## What is expected
Nothing but the lines from the one containing "J4 pin 2: VA -> GND" to the end of the records that follow should be transcribed, each exactly, with the pictures left out.

## Record extracts

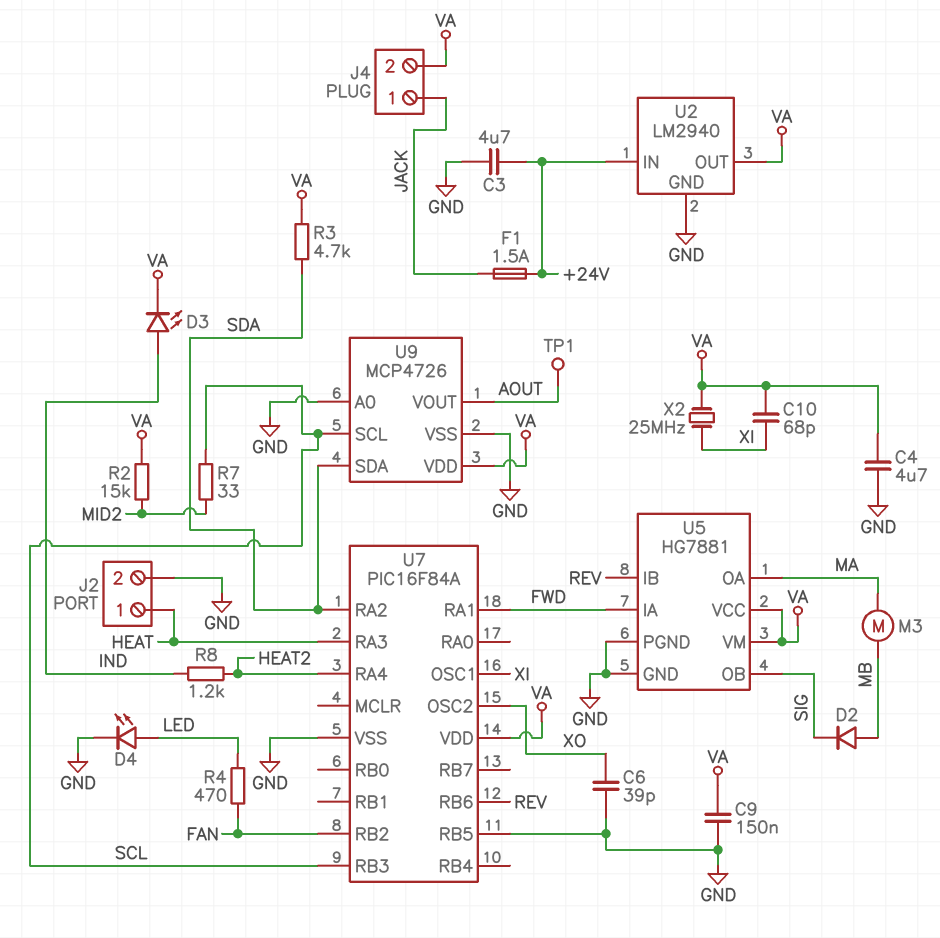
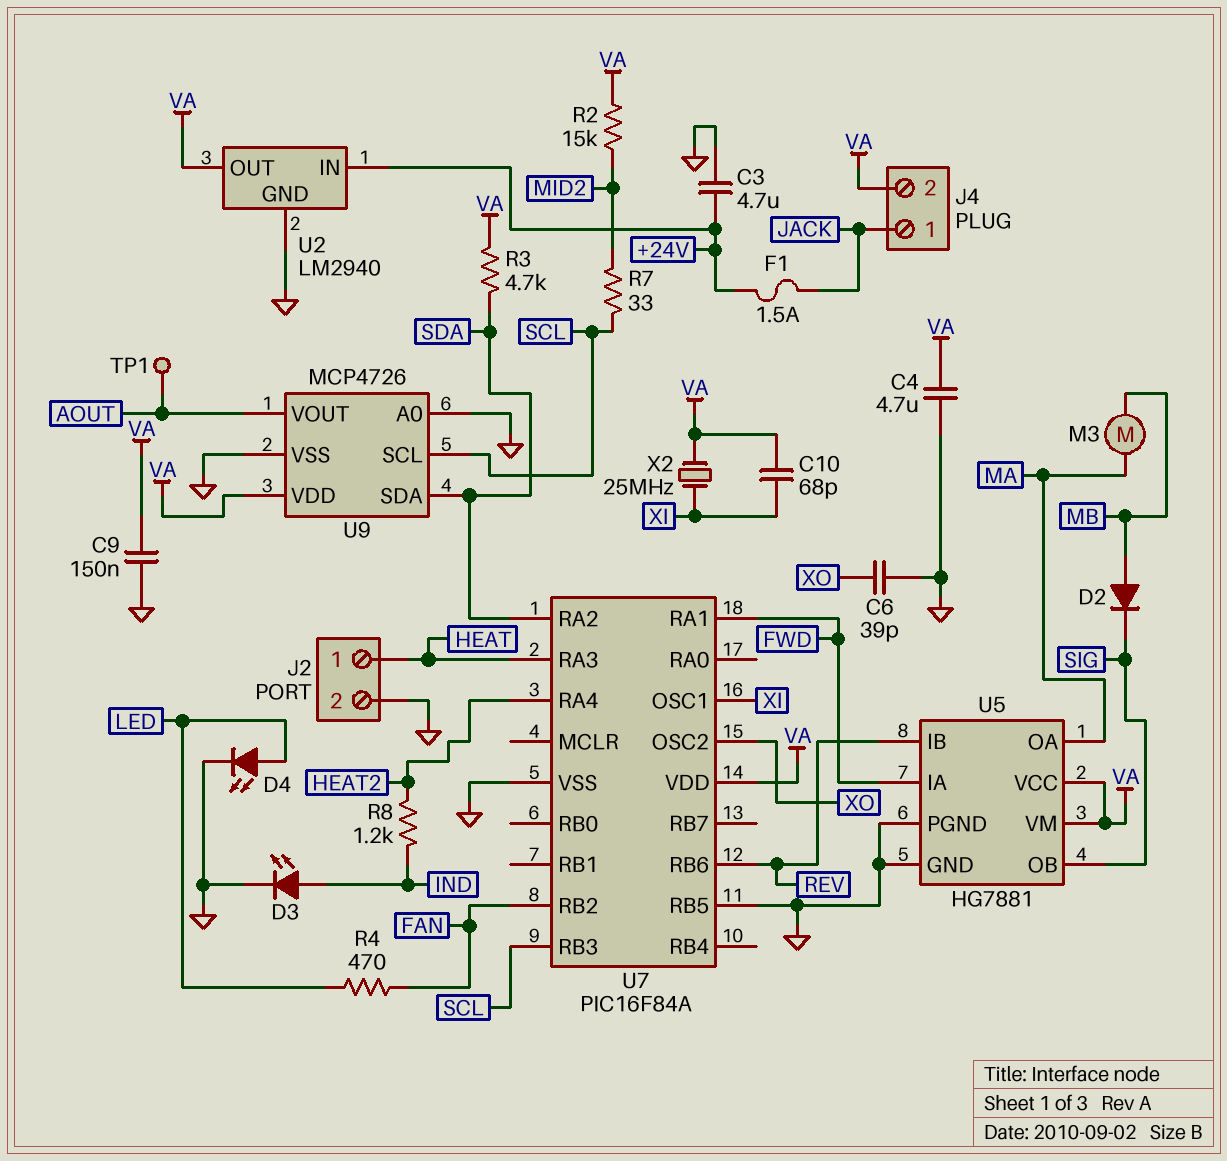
D3: LED (A IND, K VA) -> LED (A IND, K GND)

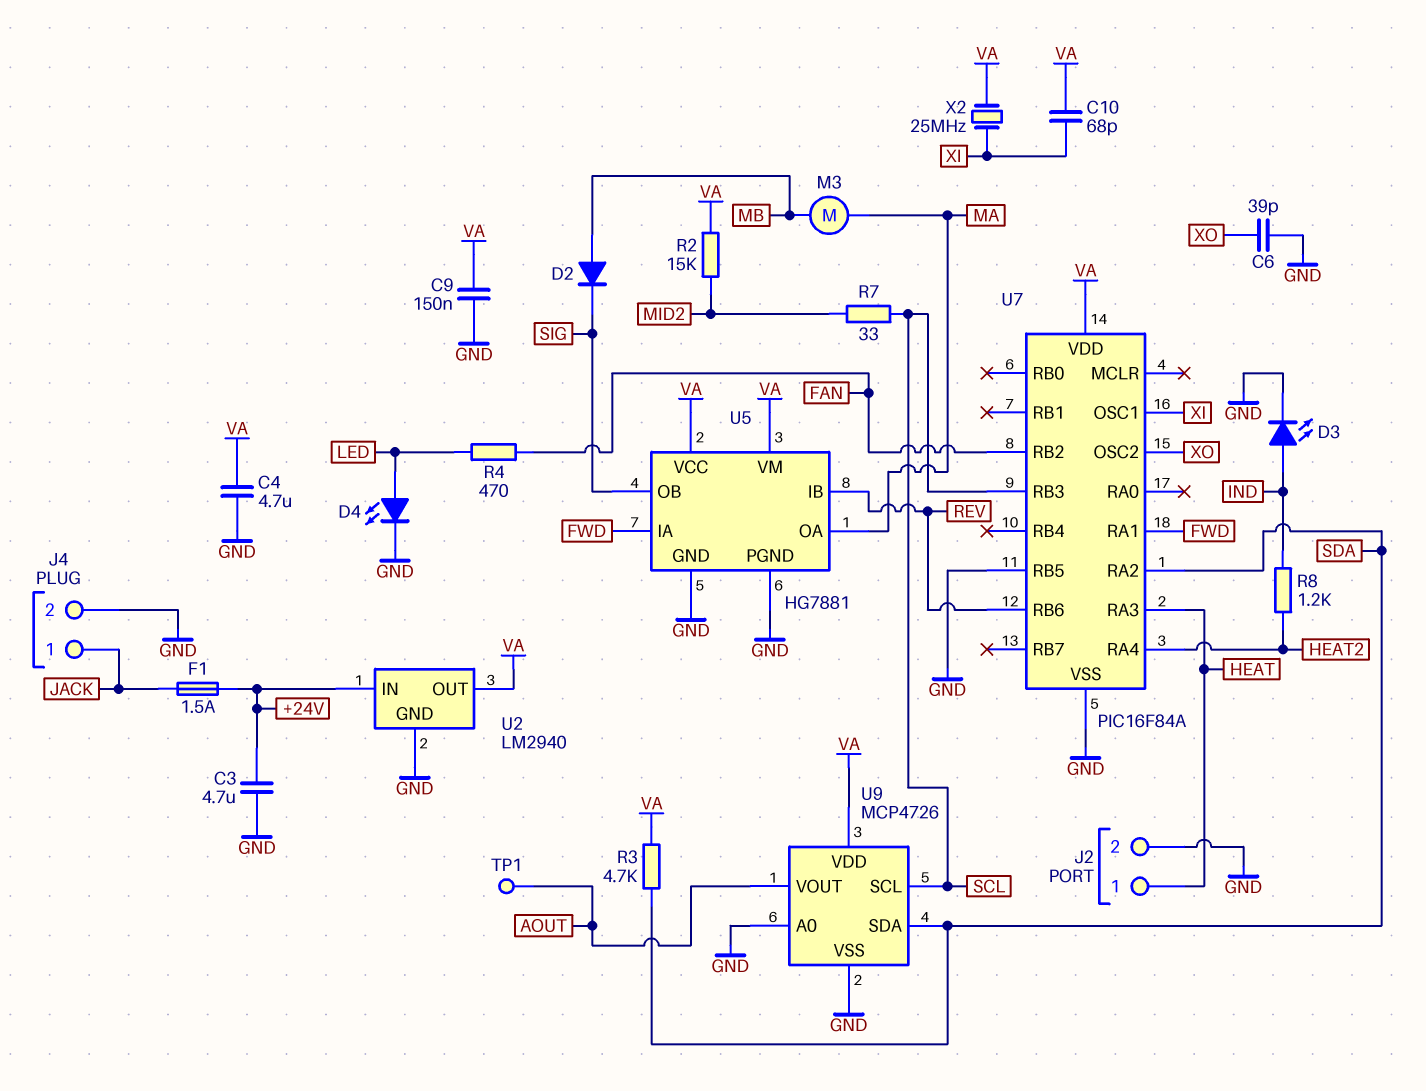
J4 pin 2: VA -> GND

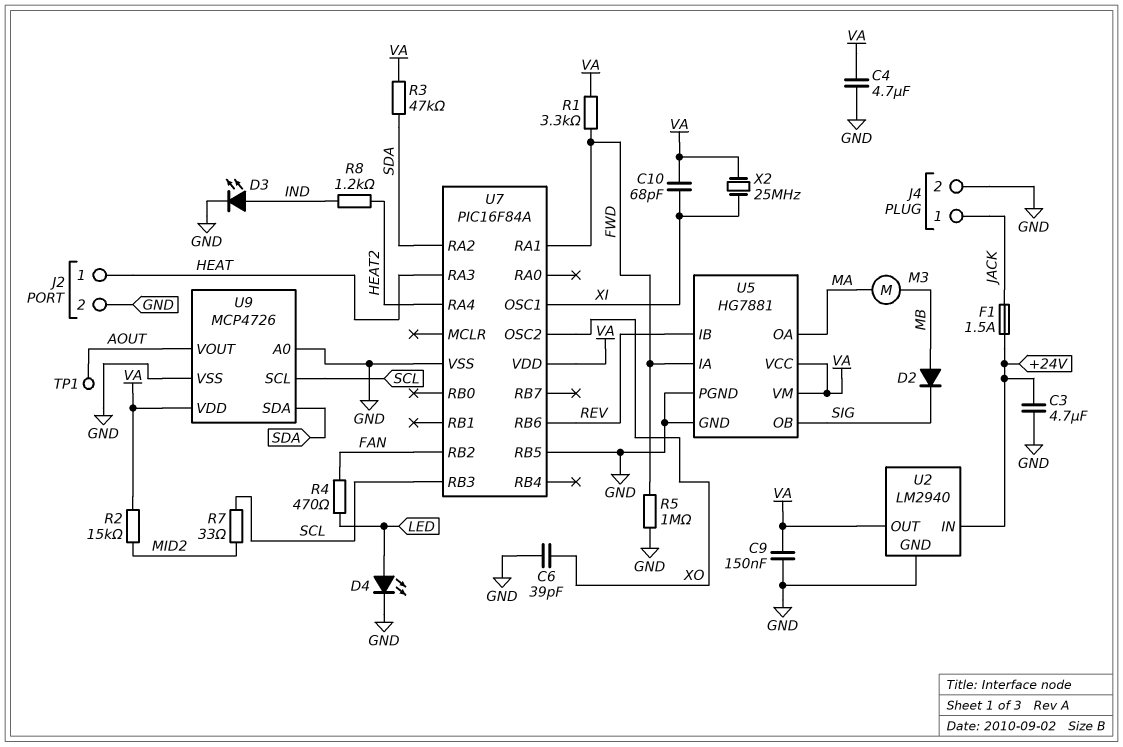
R1: none -> 3.3k (FWD, VA)
R3: 4.7k (SDA, VA) -> 47k (SDA, VA)
R5: none -> 1M (FWD, GND)

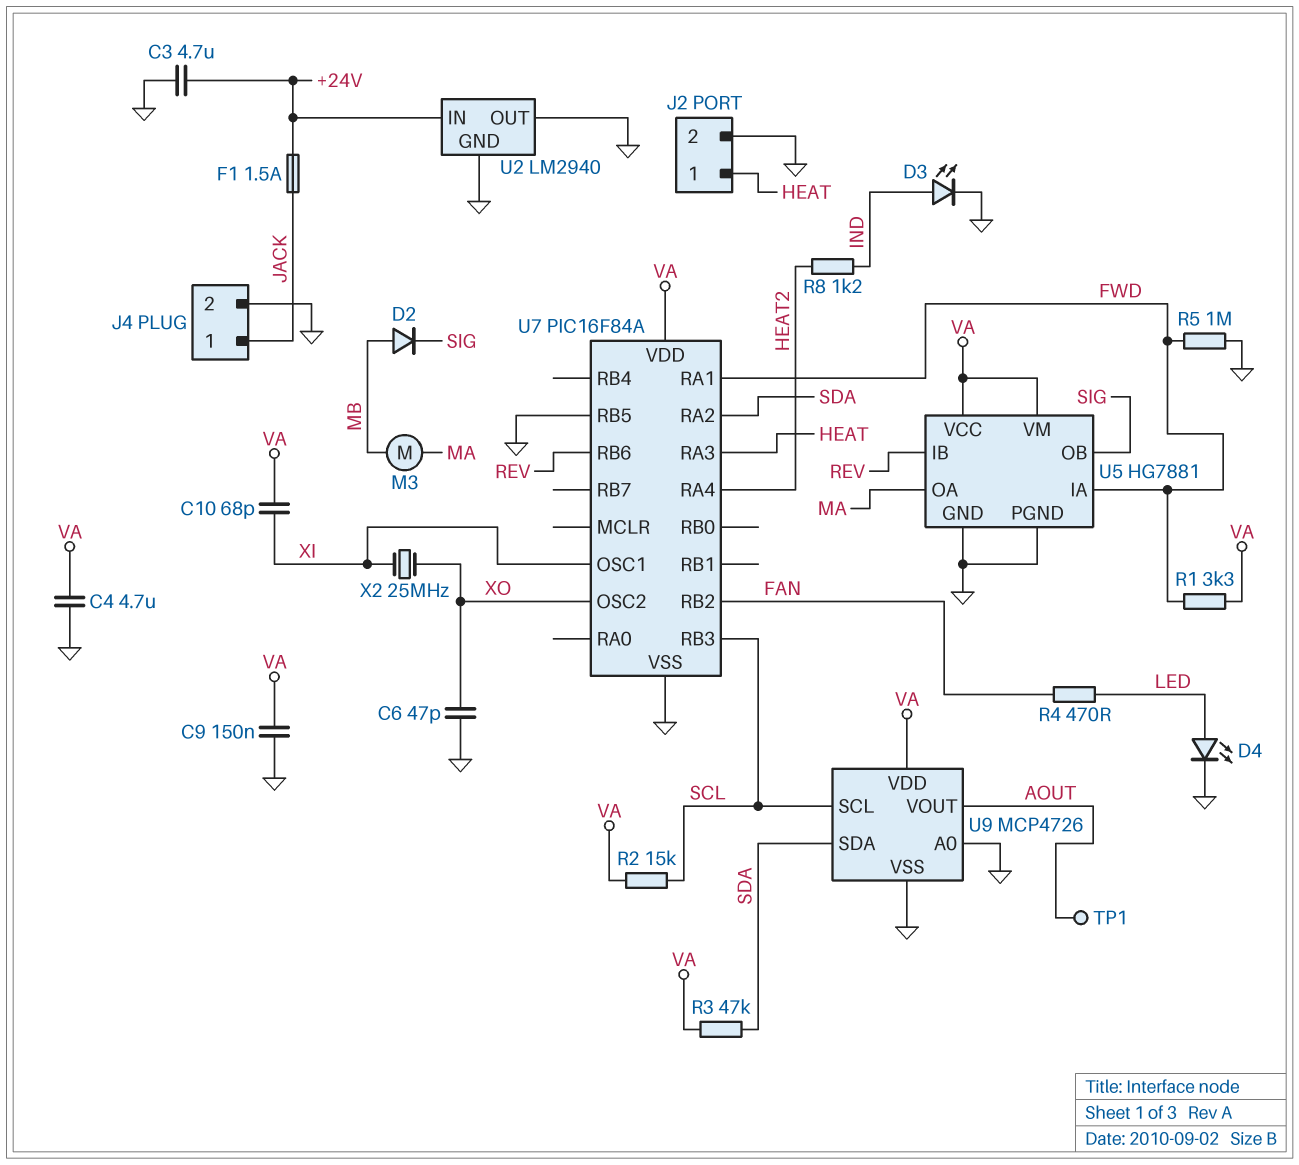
C6: 39pF (GND, XO) -> 47pF (GND, XO)
R2: 15k (MID2, VA) -> 15k (SCL, VA)
R7: 33 (MID2, SCL) -> none
U2 pin OUT: VA -> GND
X2: 25MHz (VA, XI) -> 25MHz (XI, XO)

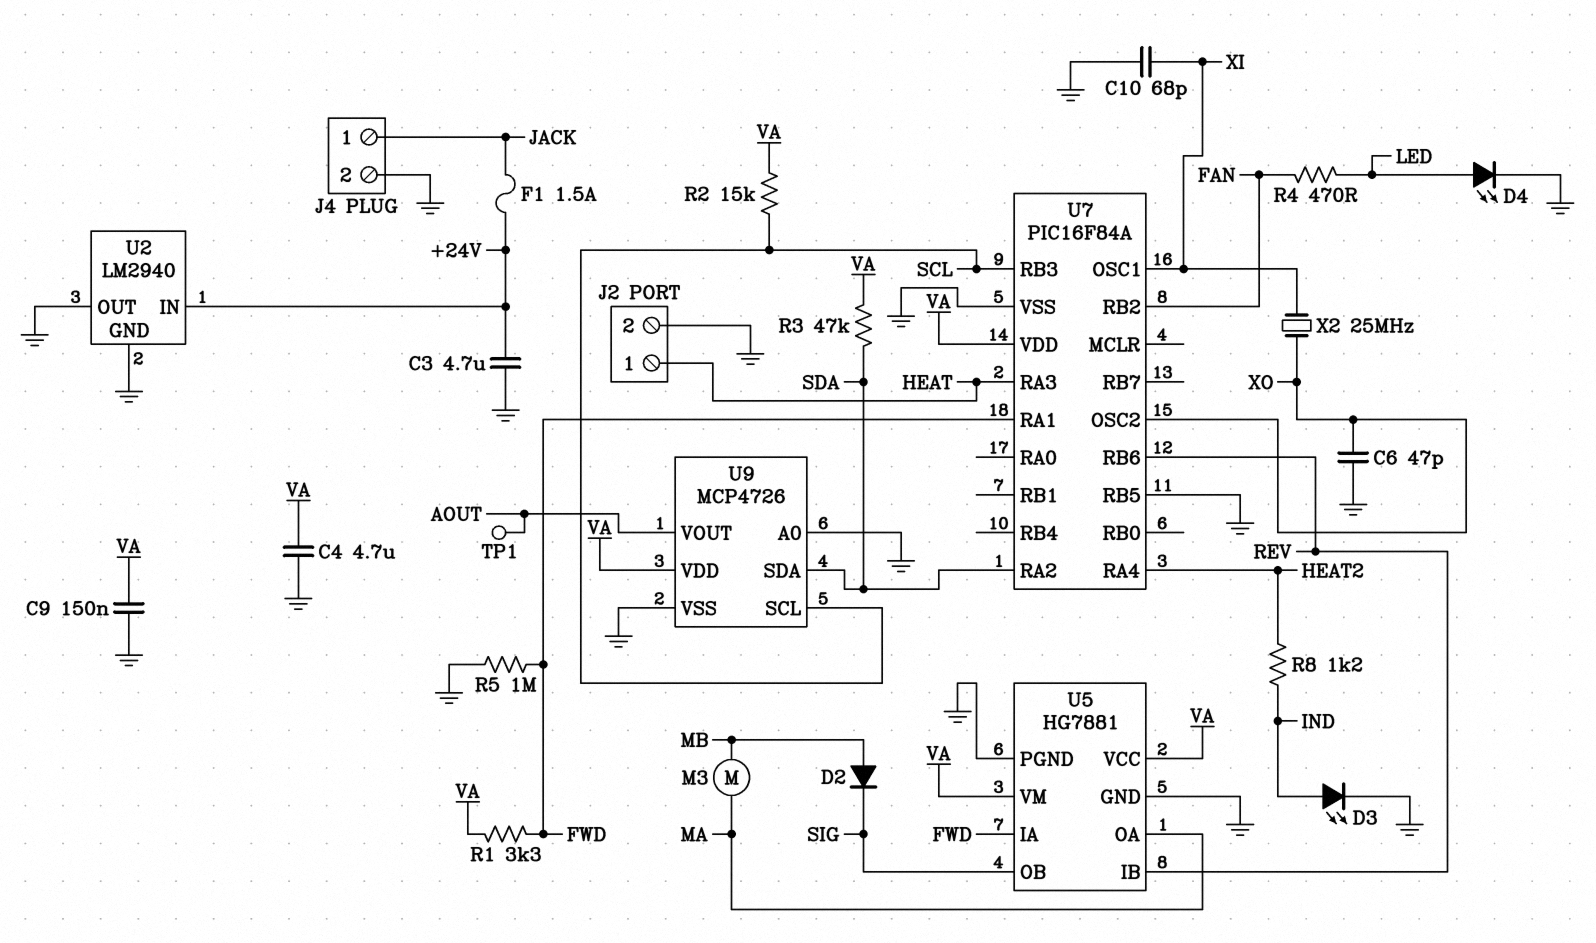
C10: 68pF (VA, XI) -> 68pF (GND, XI)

## Response to this task
J4 pin 2: VA -> GND

R1: none -> 3.3k (FWD, VA)
R3: 4.7k (SDA, VA) -> 47k (SDA, VA)
R5: none -> 1M (FWD, GND)

C6: 39pF (GND, XO) -> 47pF (GND, XO)
R2: 15k (MID2, VA) -> 15k (SCL, VA)
R7: 33 (MID2, SCL) -> none
U2 pin OUT: VA -> GND
X2: 25MHz (VA, XI) -> 25MHz (XI, XO)

C10: 68pF (VA, XI) -> 68pF (GND, XI)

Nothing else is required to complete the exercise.